ACTION ITEM:
From the line below that contains "D3: zener 5.1V" to the line that contains "R2: 51k (+5V, N16) -> 51k (+5V, N6)", repeat every line exactly, both ends included, and nothing else.

Extracted data entries
-.-.-
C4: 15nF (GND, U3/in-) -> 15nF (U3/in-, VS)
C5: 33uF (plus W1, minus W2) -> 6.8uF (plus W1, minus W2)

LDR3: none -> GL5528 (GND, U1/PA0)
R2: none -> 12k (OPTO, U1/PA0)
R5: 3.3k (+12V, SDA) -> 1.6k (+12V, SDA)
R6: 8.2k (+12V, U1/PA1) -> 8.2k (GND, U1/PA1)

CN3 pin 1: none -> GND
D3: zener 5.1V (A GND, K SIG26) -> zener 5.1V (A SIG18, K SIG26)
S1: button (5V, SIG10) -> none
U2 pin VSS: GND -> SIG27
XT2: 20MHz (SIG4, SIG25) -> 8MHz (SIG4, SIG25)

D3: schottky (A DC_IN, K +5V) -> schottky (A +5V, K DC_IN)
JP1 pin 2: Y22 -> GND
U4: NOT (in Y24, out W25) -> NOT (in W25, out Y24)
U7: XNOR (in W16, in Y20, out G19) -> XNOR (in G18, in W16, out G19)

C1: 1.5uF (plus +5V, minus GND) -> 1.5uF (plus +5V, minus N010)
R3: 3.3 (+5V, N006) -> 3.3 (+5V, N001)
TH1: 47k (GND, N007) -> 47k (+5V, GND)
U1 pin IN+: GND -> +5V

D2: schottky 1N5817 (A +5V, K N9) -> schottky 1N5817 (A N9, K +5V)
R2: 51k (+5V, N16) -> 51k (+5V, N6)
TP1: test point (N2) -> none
-.-.-
TASK SOLUTION:
D3: zener 5.1V (A GND, K SIG26) -> zener 5.1V (A SIG18, K SIG26)
S1: button (5V, SIG10) -> none
U2 pin VSS: GND -> SIG27
XT2: 20MHz (SIG4, SIG25) -> 8MHz (SIG4, SIG25)

D3: schottky (A DC_IN, K +5V) -> schottky (A +5V, K DC_IN)
JP1 pin 2: Y22 -> GND
U4: NOT (in Y24, out W25) -> NOT (in W25, out Y24)
U7: XNOR (in W16, in Y20, out G19) -> XNOR (in G18, in W16, out G19)

C1: 1.5uF (plus +5V, minus GND) -> 1.5uF (plus +5V, minus N010)
R3: 3.3 (+5V, N006) -> 3.3 (+5V, N001)
TH1: 47k (GND, N007) -> 47k (+5V, GND)
U1 pin IN+: GND -> +5V

D2: schottky 1N5817 (A +5V, K N9) -> schottky 1N5817 (A N9, K +5V)
R2: 51k (+5V, N16) -> 51k (+5V, N6)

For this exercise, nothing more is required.